● **Information shown**:
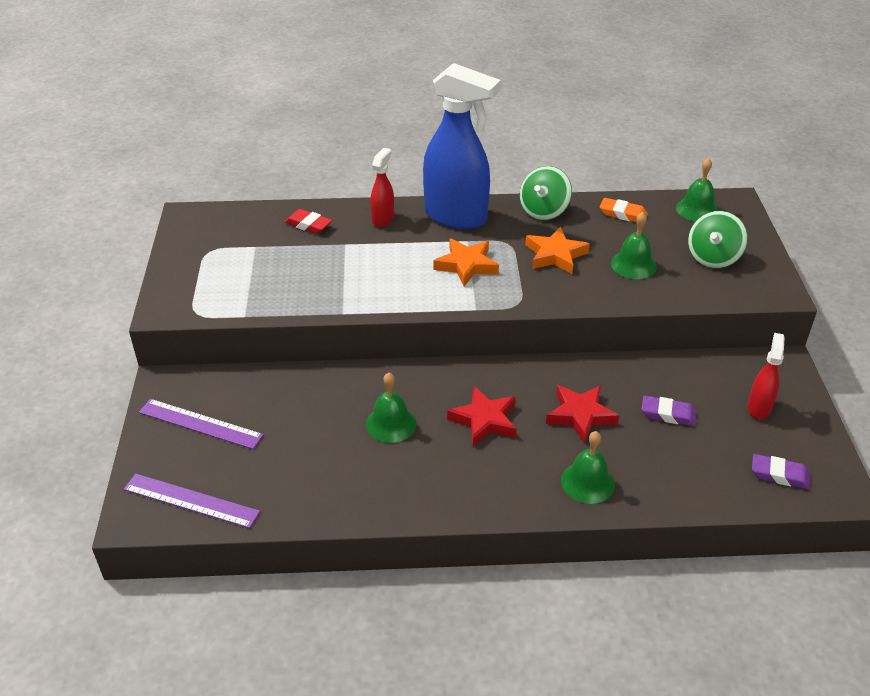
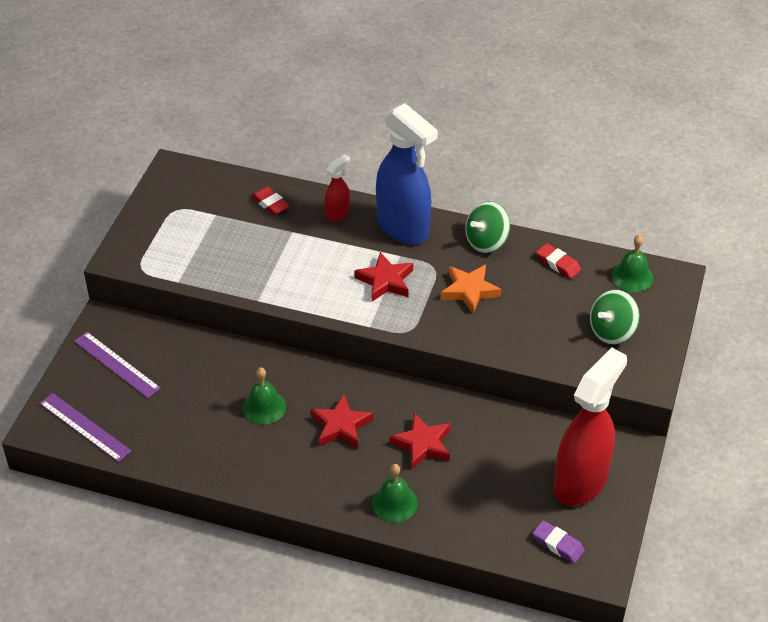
camera: 20 degrees right, 5 degrees up
orange star [433,239,499,286] -> red star [354,252,413,301]
orange eraser [600,198,648,222] -> red eraser [536,243,581,279]
green bell [611,212,657,279] -> none
purple eraser [642,396,697,426] -> none
red spray bottle [747,333,785,419] -> red spray bottle [554,348,627,506], size x2.16

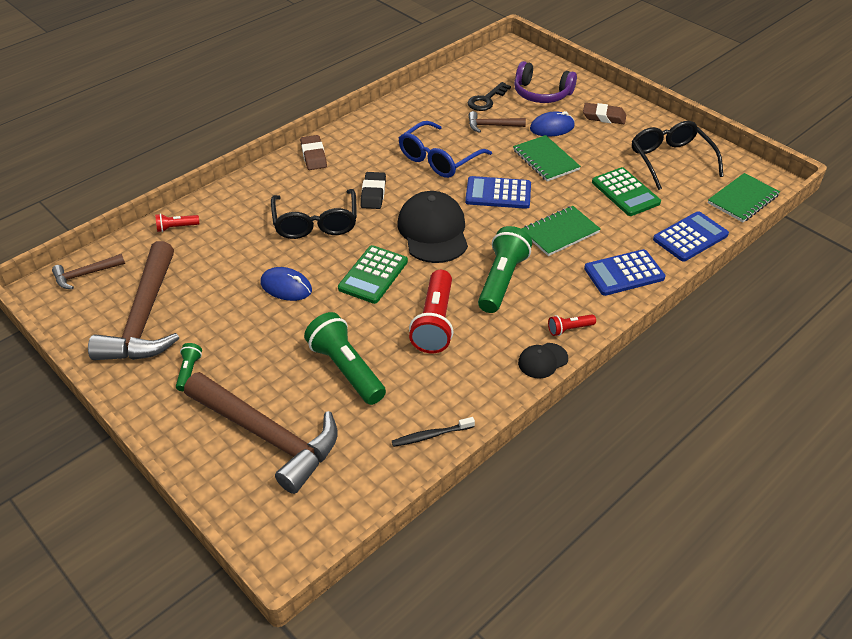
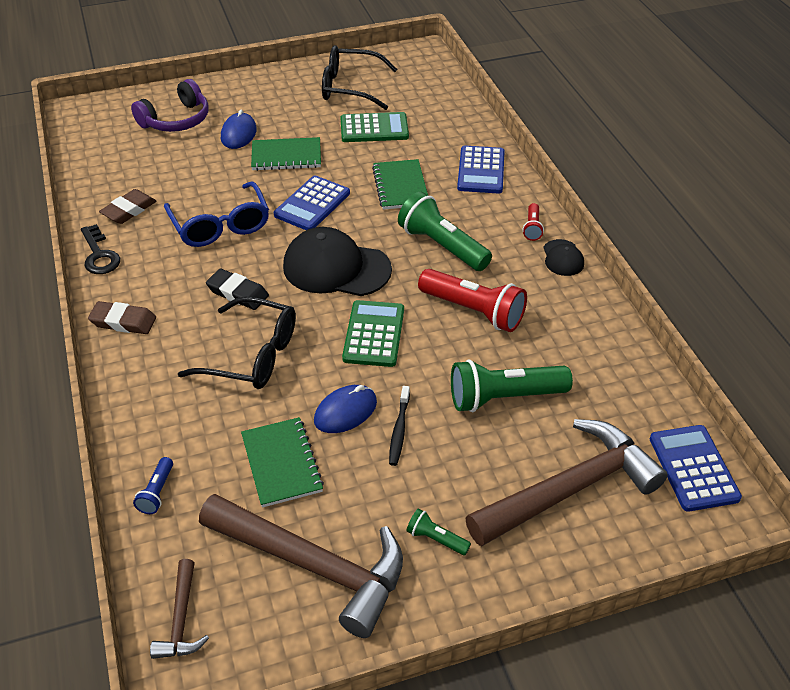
camera: 65 degrees left, 0 degrees up
red flashlight [155,214,199,232] -> blue flashlight [133,457,173,514]
green calculator [338,245,408,304] -> green calculator turned 135 degrees counterclockwise [342,300,404,367]
black toothbrush [392,417,475,447] -> black toothbrush moved to [389,386,410,466]
black key [467,82,511,111] -> black key moved to [81,224,120,274]
brown hammer [469,111,526,133] -> none
brown eraser [583,103,626,124] -> brown eraser moved to [99,189,157,224]
blue calculator [653,211,729,262] -> blue calculator moved to [650,425,742,512]
green notebook [708,173,780,222] -> green notebook moved to [241,417,324,508]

● **Problem to work on**: All of the records above should be returned exactly, though the pictures should not.

● **Your response**:
camera: 20 degrees right, 5 degrees up
orange star [433,239,499,286] -> red star [354,252,413,301]
orange eraser [600,198,648,222] -> red eraser [536,243,581,279]
green bell [611,212,657,279] -> none
purple eraser [642,396,697,426] -> none
red spray bottle [747,333,785,419] -> red spray bottle [554,348,627,506], size x2.16

camera: 65 degrees left, 0 degrees up
red flashlight [155,214,199,232] -> blue flashlight [133,457,173,514]
green calculator [338,245,408,304] -> green calculator turned 135 degrees counterclockwise [342,300,404,367]
black toothbrush [392,417,475,447] -> black toothbrush moved to [389,386,410,466]
black key [467,82,511,111] -> black key moved to [81,224,120,274]
brown hammer [469,111,526,133] -> none
brown eraser [583,103,626,124] -> brown eraser moved to [99,189,157,224]
blue calculator [653,211,729,262] -> blue calculator moved to [650,425,742,512]
green notebook [708,173,780,222] -> green notebook moved to [241,417,324,508]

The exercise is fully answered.